(SOURCE DATA Opens)

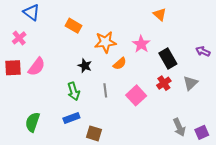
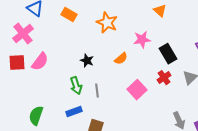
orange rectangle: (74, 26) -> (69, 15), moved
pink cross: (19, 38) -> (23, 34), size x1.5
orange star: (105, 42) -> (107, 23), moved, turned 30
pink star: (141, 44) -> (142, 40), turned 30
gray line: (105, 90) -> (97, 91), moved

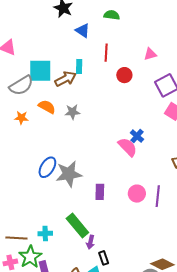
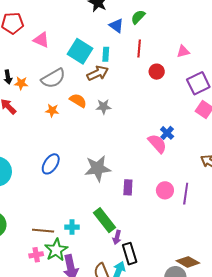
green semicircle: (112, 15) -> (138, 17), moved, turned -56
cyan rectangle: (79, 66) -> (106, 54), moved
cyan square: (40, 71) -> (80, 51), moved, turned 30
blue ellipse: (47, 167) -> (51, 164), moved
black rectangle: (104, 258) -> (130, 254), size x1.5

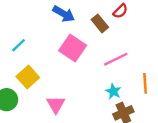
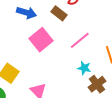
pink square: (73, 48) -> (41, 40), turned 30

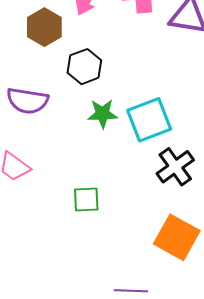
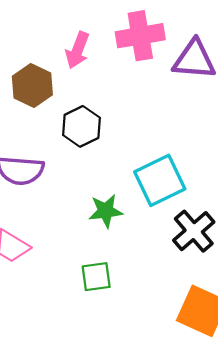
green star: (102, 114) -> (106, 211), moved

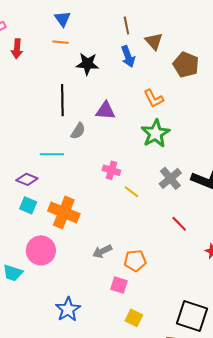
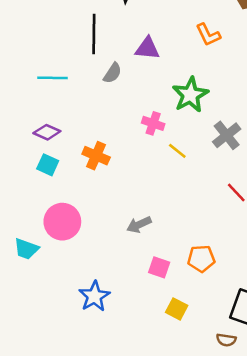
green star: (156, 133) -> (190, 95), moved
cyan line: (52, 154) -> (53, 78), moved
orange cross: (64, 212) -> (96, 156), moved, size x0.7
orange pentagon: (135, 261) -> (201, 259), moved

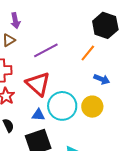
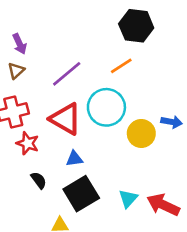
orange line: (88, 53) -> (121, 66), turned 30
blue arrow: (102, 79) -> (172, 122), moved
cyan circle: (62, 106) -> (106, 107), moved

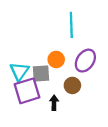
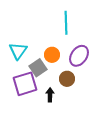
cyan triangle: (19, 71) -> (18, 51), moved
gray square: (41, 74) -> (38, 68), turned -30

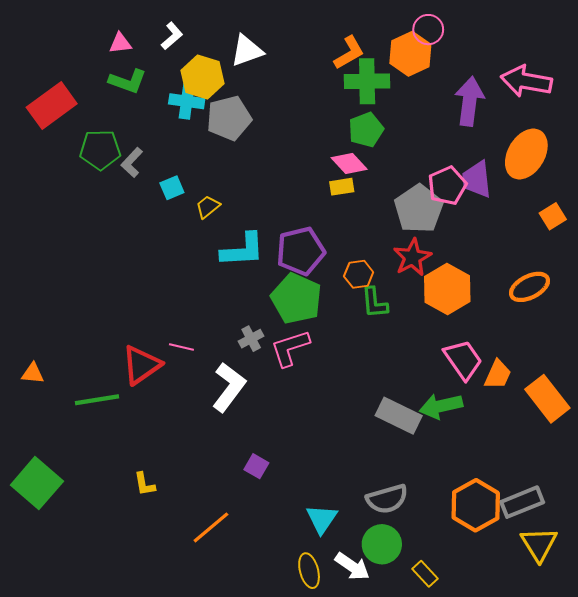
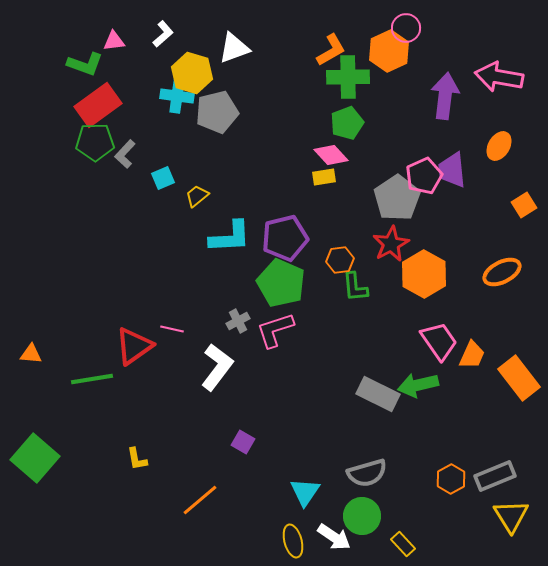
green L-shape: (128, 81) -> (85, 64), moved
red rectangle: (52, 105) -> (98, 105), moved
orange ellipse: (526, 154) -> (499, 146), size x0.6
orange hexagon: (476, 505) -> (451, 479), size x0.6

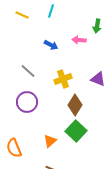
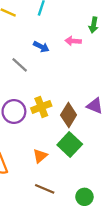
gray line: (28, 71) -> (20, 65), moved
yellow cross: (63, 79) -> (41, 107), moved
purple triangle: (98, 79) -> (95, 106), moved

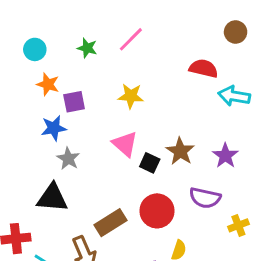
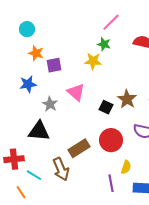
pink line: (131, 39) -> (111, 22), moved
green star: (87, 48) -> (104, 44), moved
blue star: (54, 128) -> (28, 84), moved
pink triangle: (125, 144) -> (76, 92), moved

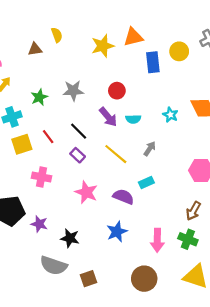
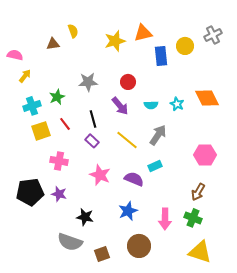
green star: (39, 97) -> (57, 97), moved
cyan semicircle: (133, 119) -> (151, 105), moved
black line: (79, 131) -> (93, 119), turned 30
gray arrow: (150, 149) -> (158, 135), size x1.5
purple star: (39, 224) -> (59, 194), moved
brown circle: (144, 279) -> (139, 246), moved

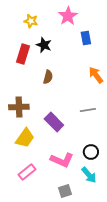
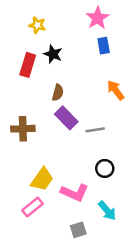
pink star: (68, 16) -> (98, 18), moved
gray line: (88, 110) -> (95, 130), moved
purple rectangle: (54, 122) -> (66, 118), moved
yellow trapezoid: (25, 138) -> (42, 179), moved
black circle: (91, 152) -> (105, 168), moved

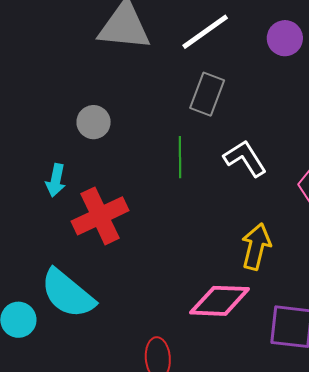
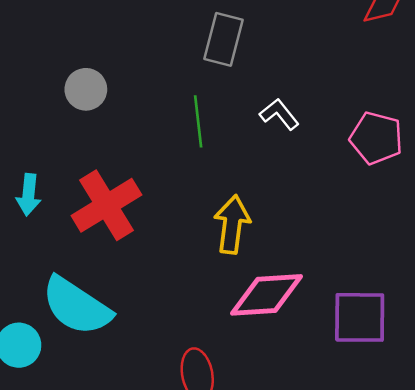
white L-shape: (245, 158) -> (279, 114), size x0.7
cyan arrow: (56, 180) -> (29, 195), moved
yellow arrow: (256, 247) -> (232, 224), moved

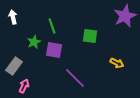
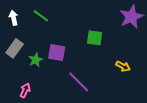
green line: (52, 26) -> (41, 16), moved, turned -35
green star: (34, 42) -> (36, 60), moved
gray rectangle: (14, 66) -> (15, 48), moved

(SOURCE DATA Closes)

PROBLEM REQUIREMENTS :: With all pictures omitted, return the lines from the line containing "cyan arrow: (56, 180) -> (29, 195), moved" through the closing line of the listing above, exactly and inclusive.

EXERCISE RESPONSE ::
cyan arrow: (56, 180) -> (29, 195), moved
yellow arrow: (256, 247) -> (232, 224), moved

green line: (52, 26) -> (41, 16), moved, turned -35
green star: (34, 42) -> (36, 60), moved
gray rectangle: (14, 66) -> (15, 48), moved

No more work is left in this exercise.